-- BEGIN Recorded data --

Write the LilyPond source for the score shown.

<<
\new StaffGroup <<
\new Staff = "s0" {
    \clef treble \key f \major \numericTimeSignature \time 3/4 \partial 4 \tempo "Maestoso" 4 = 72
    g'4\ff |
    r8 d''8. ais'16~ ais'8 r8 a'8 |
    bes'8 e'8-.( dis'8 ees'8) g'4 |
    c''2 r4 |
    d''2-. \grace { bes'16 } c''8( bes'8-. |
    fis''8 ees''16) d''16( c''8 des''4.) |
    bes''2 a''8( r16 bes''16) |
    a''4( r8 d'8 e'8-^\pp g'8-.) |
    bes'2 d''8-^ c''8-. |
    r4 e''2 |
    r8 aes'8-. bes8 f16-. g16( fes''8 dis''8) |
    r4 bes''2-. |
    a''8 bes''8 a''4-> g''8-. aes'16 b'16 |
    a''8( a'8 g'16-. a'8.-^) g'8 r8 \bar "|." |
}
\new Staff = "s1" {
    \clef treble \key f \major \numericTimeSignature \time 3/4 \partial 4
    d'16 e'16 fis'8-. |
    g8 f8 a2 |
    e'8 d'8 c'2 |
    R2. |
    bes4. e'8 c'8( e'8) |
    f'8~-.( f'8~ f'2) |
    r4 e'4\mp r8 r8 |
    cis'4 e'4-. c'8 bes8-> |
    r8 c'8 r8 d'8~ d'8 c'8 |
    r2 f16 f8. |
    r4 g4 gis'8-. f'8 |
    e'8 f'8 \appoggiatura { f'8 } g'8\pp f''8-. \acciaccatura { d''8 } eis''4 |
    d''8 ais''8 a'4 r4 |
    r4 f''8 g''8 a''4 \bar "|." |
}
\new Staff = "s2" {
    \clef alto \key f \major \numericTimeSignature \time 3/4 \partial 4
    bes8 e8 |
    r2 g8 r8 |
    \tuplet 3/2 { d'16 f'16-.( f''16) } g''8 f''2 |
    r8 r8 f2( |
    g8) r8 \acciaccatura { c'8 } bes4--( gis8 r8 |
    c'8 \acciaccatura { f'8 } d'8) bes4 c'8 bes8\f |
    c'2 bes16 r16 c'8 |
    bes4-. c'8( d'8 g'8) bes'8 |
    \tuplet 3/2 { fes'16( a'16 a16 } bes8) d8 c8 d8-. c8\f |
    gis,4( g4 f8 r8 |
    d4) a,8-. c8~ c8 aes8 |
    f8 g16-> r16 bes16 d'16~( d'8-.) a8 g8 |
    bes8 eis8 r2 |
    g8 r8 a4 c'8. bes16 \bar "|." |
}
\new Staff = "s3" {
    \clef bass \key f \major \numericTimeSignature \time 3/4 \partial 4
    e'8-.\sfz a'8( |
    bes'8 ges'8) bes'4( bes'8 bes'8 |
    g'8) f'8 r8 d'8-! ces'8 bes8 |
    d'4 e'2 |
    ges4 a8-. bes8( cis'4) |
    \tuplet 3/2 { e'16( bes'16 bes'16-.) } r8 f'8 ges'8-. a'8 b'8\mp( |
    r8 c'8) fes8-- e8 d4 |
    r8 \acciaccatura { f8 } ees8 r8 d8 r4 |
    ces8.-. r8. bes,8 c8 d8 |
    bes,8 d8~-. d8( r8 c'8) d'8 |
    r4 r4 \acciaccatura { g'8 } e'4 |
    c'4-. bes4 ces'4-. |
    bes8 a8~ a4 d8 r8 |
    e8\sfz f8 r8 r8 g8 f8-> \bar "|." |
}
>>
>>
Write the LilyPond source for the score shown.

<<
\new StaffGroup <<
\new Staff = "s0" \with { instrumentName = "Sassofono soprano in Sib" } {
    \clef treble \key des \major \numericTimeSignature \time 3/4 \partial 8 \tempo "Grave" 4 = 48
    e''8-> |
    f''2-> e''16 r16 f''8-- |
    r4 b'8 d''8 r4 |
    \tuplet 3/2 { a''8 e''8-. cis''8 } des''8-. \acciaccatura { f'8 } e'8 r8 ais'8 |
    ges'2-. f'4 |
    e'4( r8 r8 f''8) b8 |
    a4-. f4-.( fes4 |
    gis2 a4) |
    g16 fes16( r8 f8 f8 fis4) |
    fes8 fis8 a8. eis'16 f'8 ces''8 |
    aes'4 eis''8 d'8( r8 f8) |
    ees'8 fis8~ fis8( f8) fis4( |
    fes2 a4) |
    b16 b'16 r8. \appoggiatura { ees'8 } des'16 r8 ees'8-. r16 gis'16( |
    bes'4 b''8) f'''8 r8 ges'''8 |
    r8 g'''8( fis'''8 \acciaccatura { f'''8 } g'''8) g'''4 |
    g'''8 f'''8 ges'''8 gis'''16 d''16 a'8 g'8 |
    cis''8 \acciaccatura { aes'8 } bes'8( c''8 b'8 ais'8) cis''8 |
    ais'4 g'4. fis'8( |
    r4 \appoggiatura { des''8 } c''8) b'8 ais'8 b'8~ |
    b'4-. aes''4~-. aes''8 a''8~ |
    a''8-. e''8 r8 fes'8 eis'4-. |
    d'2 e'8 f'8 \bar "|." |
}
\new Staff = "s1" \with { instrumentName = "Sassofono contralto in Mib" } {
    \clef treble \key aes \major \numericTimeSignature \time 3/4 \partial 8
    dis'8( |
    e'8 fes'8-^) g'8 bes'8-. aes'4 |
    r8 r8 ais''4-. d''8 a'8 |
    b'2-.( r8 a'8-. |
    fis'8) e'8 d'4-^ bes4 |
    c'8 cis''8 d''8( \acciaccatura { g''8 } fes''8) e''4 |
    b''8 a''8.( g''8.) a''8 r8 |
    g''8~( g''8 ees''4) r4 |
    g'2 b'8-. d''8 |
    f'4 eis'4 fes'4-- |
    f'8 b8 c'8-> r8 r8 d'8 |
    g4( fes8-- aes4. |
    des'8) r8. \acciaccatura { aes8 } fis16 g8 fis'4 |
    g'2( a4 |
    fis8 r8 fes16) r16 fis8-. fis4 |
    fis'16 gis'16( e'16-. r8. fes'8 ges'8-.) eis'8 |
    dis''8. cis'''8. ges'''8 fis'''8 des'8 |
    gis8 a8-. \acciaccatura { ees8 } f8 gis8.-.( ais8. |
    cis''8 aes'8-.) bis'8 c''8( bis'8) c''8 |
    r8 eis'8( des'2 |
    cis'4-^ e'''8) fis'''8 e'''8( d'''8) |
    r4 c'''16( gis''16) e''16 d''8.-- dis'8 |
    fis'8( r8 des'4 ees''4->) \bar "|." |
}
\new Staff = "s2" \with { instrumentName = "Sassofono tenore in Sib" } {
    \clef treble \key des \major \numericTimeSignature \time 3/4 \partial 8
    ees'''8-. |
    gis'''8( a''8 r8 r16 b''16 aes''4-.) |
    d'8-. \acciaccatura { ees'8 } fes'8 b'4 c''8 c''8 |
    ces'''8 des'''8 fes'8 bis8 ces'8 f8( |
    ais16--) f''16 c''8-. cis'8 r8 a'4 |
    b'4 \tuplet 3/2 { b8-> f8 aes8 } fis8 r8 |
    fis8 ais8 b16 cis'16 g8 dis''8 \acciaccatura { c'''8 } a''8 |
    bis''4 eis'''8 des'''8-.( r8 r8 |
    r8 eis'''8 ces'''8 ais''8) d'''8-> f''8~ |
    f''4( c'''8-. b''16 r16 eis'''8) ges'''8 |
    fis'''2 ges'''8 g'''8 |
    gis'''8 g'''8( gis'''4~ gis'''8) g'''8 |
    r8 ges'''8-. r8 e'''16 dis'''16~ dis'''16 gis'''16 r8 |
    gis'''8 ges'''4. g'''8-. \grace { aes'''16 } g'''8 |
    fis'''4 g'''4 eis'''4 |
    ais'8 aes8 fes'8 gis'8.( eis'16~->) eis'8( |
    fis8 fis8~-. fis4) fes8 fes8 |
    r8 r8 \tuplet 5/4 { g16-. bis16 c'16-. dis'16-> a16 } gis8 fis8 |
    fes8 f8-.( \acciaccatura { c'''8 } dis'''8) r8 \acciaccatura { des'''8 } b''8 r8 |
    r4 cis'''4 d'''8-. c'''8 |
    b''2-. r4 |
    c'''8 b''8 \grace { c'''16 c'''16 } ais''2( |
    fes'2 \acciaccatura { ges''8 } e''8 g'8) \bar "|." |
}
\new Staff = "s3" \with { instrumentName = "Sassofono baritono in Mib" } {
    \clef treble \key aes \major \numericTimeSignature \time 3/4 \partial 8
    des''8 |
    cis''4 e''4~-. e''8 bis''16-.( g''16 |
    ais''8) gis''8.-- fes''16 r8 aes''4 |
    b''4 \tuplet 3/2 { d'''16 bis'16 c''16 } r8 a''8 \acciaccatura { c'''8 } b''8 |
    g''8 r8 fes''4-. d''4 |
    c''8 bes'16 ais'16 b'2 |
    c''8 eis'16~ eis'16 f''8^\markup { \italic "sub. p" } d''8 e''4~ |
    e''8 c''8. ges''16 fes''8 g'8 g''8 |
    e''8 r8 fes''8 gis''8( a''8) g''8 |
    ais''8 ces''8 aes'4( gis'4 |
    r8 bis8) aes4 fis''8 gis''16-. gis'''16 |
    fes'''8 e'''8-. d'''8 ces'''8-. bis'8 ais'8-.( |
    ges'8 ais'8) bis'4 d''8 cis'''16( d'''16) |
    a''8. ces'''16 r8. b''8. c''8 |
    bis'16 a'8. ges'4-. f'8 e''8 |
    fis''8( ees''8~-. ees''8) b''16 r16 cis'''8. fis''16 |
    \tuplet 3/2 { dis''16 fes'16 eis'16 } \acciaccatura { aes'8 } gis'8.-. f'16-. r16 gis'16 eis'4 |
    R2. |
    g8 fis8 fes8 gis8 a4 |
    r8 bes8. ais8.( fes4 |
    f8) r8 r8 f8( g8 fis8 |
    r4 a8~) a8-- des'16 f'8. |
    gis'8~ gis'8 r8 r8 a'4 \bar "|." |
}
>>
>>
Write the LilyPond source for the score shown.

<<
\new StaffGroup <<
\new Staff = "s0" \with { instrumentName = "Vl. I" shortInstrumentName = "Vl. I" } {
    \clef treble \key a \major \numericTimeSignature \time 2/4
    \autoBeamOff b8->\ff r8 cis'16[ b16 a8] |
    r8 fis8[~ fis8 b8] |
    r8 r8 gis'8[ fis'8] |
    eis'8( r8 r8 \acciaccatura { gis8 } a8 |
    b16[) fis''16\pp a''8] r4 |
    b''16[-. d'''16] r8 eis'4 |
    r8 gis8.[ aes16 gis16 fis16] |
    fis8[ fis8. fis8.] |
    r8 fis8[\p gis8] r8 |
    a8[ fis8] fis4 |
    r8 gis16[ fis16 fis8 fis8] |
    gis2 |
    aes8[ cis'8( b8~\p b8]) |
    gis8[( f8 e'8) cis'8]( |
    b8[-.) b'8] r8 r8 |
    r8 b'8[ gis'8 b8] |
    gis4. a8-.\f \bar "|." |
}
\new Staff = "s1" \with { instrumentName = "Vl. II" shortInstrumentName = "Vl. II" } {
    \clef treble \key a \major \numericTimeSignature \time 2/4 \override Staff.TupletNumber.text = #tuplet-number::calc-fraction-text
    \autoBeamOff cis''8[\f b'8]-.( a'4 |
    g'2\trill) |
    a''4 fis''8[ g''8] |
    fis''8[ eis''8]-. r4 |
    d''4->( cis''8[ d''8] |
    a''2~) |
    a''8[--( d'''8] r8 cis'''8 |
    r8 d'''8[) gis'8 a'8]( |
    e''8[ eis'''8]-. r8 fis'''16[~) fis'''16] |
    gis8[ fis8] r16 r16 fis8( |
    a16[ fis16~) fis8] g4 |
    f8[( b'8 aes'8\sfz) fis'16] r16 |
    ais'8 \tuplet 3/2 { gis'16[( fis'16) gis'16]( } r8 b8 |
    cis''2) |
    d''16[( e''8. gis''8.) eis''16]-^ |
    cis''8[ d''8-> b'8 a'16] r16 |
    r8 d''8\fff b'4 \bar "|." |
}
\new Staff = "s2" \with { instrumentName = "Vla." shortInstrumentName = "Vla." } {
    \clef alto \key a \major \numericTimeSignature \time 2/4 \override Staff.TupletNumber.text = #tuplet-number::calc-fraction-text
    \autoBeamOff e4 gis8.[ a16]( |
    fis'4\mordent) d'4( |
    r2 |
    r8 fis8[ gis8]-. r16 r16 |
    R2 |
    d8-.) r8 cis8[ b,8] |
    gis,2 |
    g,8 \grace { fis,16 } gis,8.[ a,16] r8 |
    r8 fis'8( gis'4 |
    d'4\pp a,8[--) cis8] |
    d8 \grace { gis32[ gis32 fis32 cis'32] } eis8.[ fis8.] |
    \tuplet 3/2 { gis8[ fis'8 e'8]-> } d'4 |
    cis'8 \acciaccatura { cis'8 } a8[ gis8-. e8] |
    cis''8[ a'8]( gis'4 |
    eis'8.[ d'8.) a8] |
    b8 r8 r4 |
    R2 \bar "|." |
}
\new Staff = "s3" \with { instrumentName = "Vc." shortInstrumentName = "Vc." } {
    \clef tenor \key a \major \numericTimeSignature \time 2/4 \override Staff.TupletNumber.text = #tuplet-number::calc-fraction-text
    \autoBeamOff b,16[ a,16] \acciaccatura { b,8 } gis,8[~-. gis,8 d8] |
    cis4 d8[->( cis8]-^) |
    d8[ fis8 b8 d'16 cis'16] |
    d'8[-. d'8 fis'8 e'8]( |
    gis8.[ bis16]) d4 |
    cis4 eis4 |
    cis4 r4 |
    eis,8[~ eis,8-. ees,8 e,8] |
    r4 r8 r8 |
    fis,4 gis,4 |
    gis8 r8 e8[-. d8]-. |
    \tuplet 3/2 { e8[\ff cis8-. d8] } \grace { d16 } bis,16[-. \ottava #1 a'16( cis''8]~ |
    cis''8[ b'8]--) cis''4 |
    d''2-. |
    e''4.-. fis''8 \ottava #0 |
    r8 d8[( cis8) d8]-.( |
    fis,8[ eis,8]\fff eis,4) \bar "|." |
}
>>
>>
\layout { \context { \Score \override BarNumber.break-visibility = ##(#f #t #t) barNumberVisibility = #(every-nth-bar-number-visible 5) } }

-- END Recorded data --

_Aim_: Count the lines in the records above that contain the string "TupletNumber" and reply with only that number.

_Response to this task_: 3